Problem description: The response should hold each line from the entries below where "rocket" is found.
[Opening Available records section]
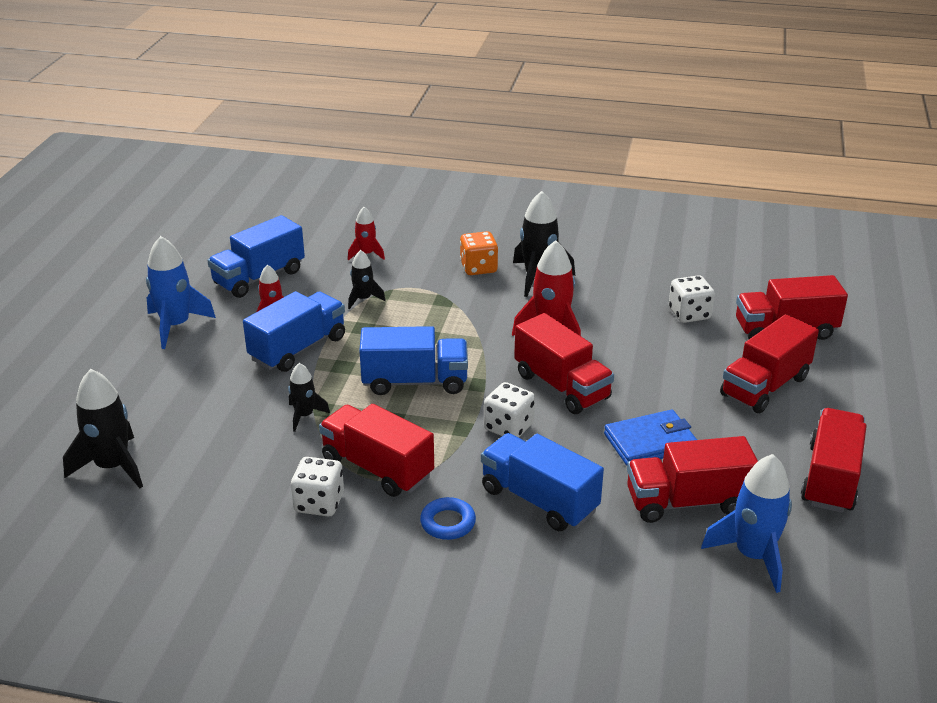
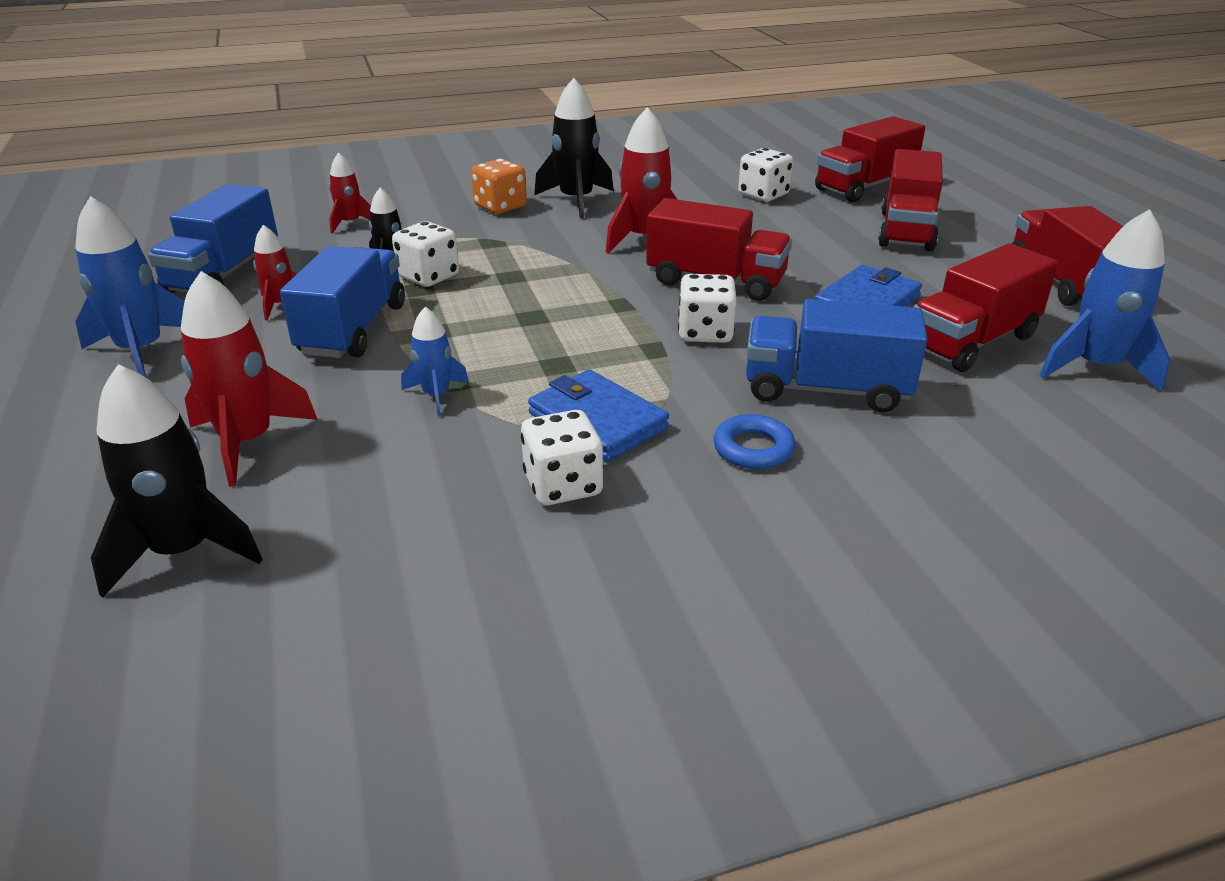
camera: 30 degrees left, 0 degrees up
(185, 411) = (247, 442): none -> red rocket
(304, 416) = (436, 395): black rocket -> blue rocket
(376, 319) = (428, 276): none -> white dice
(377, 468) = (597, 421): red truck -> blue wallet
(415, 382) = (544, 321): blue truck -> none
[Closing Available records section]
Problem solution:
(185, 411) = (247, 442): none -> red rocket
(304, 416) = (436, 395): black rocket -> blue rocket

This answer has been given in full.